REQUIRED WORK – Omitting the images, transcribe the records below exactly as they stand.

↓↓↓

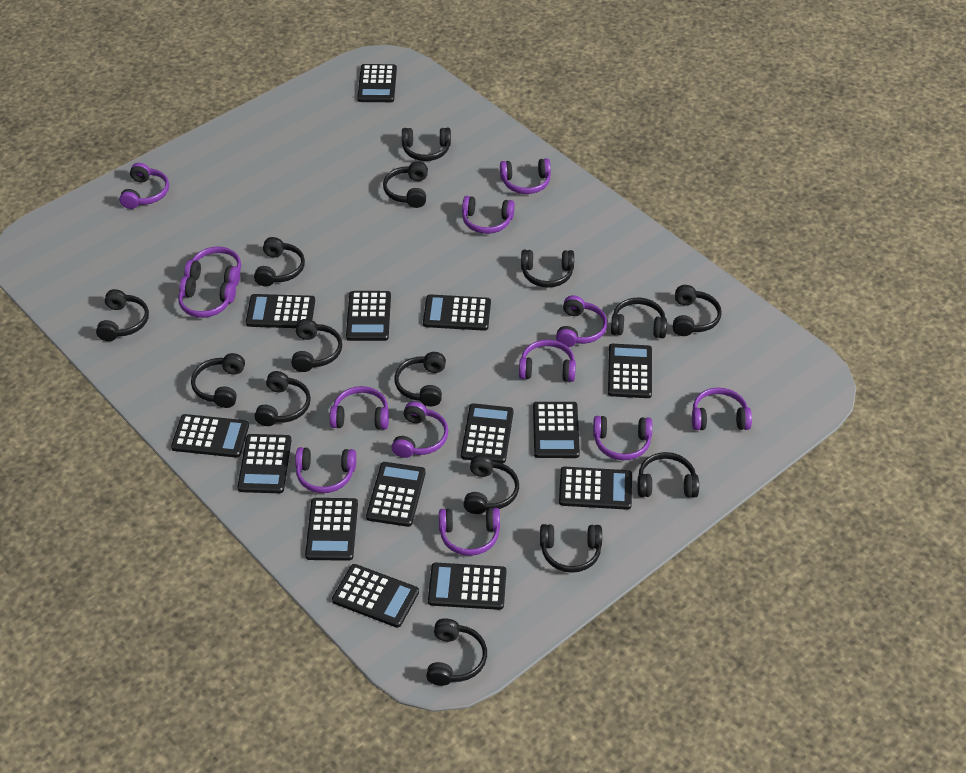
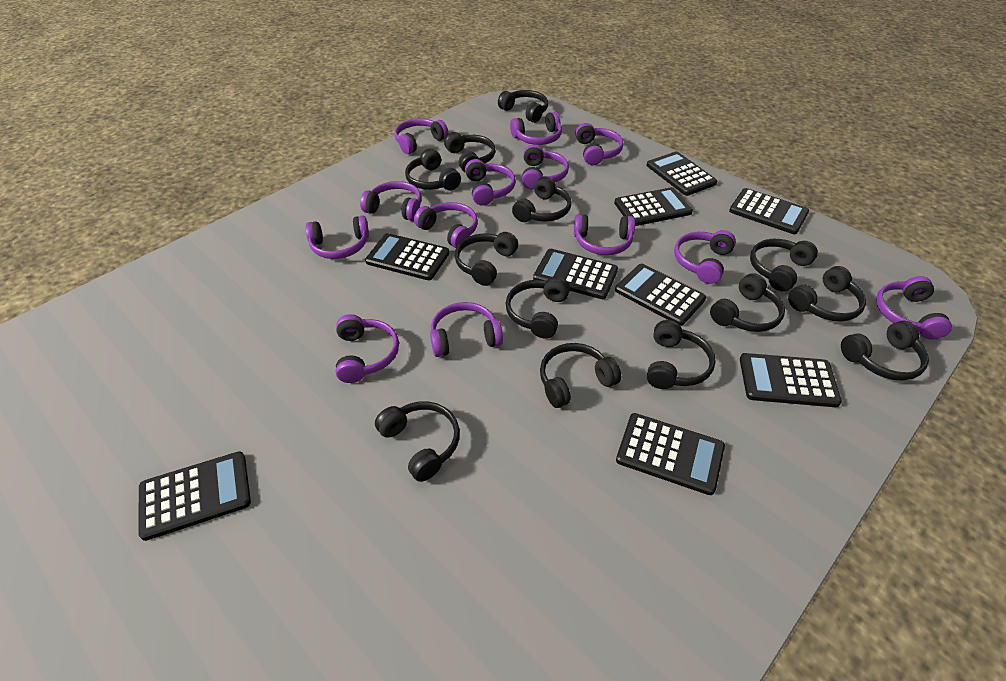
black calculator: [171,414,249,458] [237,434,292,493] [246,294,315,328] [305,498,358,561] [332,564,419,628] [346,291,391,341] [357,64,397,102] [366,462,426,527] [423,294,491,331] [428,563,506,610] [461,403,514,463] [533,402,580,458] [559,467,632,510] [608,344,652,398] = 14 -> [138,451,251,541] [365,233,449,280] [533,249,618,299] [614,187,693,226] [615,264,706,326] [616,413,725,495] [647,151,717,196] [729,188,809,234] [740,353,842,407] = 9
black headphones: [96,289,149,341] [191,353,245,408] [254,237,305,286] [254,371,311,426] [291,319,342,372] [383,161,428,208] [395,352,446,406] [402,128,451,161] [426,618,487,686] [463,455,519,514] [521,250,574,288] [540,524,602,573] [611,298,667,338] [637,452,699,497] [673,285,722,336] = 15 -> [375,401,460,482] [405,148,461,190] [444,132,495,173] [455,232,518,286] [498,90,548,123] [505,276,570,339] [512,176,571,222] [540,343,621,408] [647,320,716,389] [710,273,785,332] [750,239,818,291] [788,266,866,321] [841,321,929,381] = 13

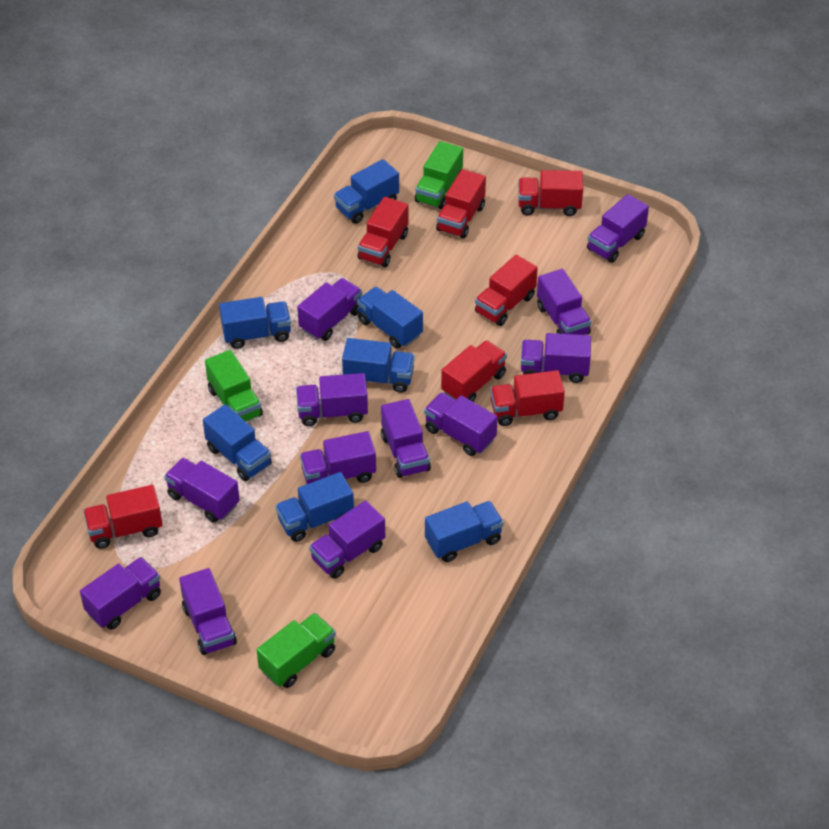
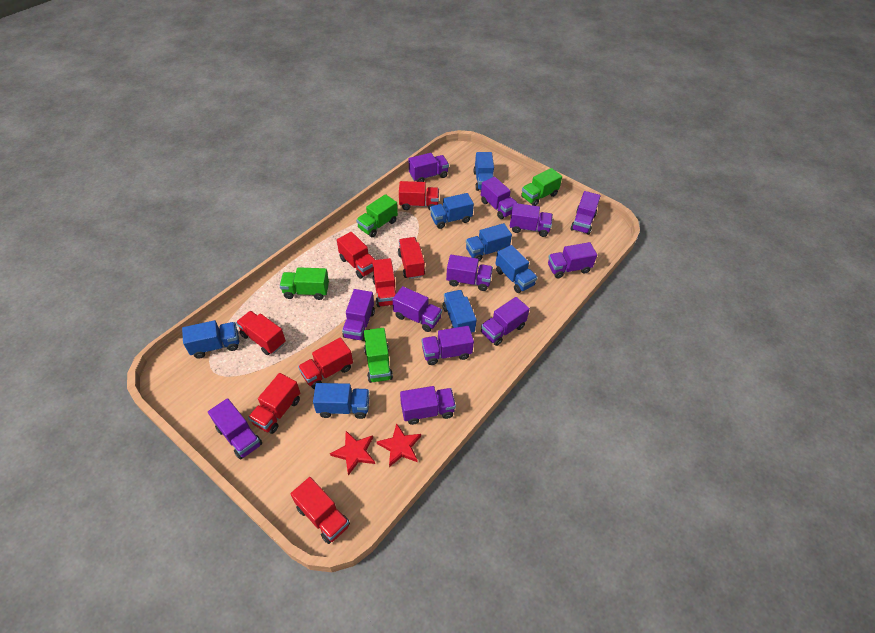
green truck: [205,350,263,422] [257,613,336,688] [415,141,463,209] = 3 -> [280,267,329,300] [356,194,398,237] [364,328,393,383] [521,168,562,206] = 4
red star: none = 0 -> [330,431,375,475] [377,423,421,467] = 2
red truck: [83,485,163,549] [358,197,409,267] [436,169,486,239] [441,340,507,402] [475,255,538,326] [490,370,565,426] [518,170,583,216] = 7 -> [236,311,286,355] [248,373,300,434] [291,477,350,544] [298,338,353,389] [337,232,375,279] [372,258,396,307] [398,237,425,279] [399,181,439,210] = 8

↑↑↑

RESPONSE BELOW –
black calculator: [171,414,249,458] [237,434,292,493] [246,294,315,328] [305,498,358,561] [332,564,419,628] [346,291,391,341] [357,64,397,102] [366,462,426,527] [423,294,491,331] [428,563,506,610] [461,403,514,463] [533,402,580,458] [559,467,632,510] [608,344,652,398] = 14 -> [138,451,251,541] [365,233,449,280] [533,249,618,299] [614,187,693,226] [615,264,706,326] [616,413,725,495] [647,151,717,196] [729,188,809,234] [740,353,842,407] = 9
black headphones: [96,289,149,341] [191,353,245,408] [254,237,305,286] [254,371,311,426] [291,319,342,372] [383,161,428,208] [395,352,446,406] [402,128,451,161] [426,618,487,686] [463,455,519,514] [521,250,574,288] [540,524,602,573] [611,298,667,338] [637,452,699,497] [673,285,722,336] = 15 -> [375,401,460,482] [405,148,461,190] [444,132,495,173] [455,232,518,286] [498,90,548,123] [505,276,570,339] [512,176,571,222] [540,343,621,408] [647,320,716,389] [710,273,785,332] [750,239,818,291] [788,266,866,321] [841,321,929,381] = 13

green truck: [205,350,263,422] [257,613,336,688] [415,141,463,209] = 3 -> [280,267,329,300] [356,194,398,237] [364,328,393,383] [521,168,562,206] = 4
red star: none = 0 -> [330,431,375,475] [377,423,421,467] = 2
red truck: [83,485,163,549] [358,197,409,267] [436,169,486,239] [441,340,507,402] [475,255,538,326] [490,370,565,426] [518,170,583,216] = 7 -> [236,311,286,355] [248,373,300,434] [291,477,350,544] [298,338,353,389] [337,232,375,279] [372,258,396,307] [398,237,425,279] [399,181,439,210] = 8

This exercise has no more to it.